START Material provided

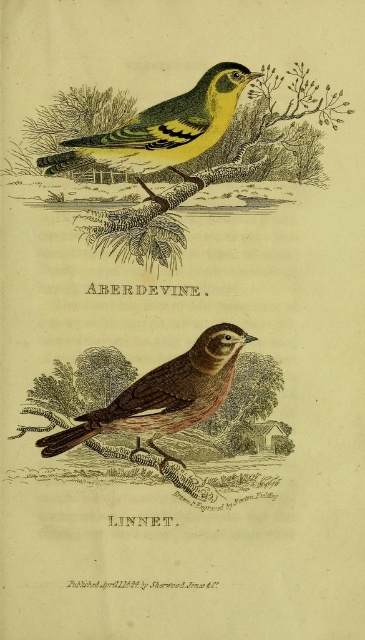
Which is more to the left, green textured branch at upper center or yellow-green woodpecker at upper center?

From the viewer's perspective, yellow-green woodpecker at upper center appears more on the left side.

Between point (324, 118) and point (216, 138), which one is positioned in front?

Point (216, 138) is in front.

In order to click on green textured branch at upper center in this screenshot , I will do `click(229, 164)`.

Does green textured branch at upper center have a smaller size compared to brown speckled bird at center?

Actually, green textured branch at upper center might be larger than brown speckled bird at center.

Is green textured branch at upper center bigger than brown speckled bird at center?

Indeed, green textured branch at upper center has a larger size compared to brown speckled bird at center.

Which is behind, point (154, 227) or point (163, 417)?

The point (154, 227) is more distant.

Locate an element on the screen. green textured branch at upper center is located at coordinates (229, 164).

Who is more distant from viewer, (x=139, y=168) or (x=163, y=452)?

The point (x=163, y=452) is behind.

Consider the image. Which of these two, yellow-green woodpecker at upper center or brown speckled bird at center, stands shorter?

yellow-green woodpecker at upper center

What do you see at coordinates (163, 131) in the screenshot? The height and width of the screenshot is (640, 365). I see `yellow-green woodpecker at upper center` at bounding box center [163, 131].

END Material provided

▶ **What the exercise asks**
Reproduce every line of the material above word for word, leaving out the pictures.

▶ **Solution for this task**
Which is more to the left, green textured branch at upper center or yellow-green woodpecker at upper center?

From the viewer's perspective, yellow-green woodpecker at upper center appears more on the left side.

Between point (324, 118) and point (216, 138), which one is positioned in front?

Point (216, 138) is in front.

In order to click on green textured branch at upper center in this screenshot , I will do `click(229, 164)`.

Does green textured branch at upper center have a smaller size compared to brown speckled bird at center?

Actually, green textured branch at upper center might be larger than brown speckled bird at center.

Is green textured branch at upper center bigger than brown speckled bird at center?

Indeed, green textured branch at upper center has a larger size compared to brown speckled bird at center.

Which is behind, point (154, 227) or point (163, 417)?

The point (154, 227) is more distant.

Locate an element on the screen. green textured branch at upper center is located at coordinates (229, 164).

Who is more distant from viewer, (x=139, y=168) or (x=163, y=452)?

The point (x=163, y=452) is behind.

Consider the image. Which of these two, yellow-green woodpecker at upper center or brown speckled bird at center, stands shorter?

yellow-green woodpecker at upper center

What do you see at coordinates (163, 131) in the screenshot? The height and width of the screenshot is (640, 365). I see `yellow-green woodpecker at upper center` at bounding box center [163, 131].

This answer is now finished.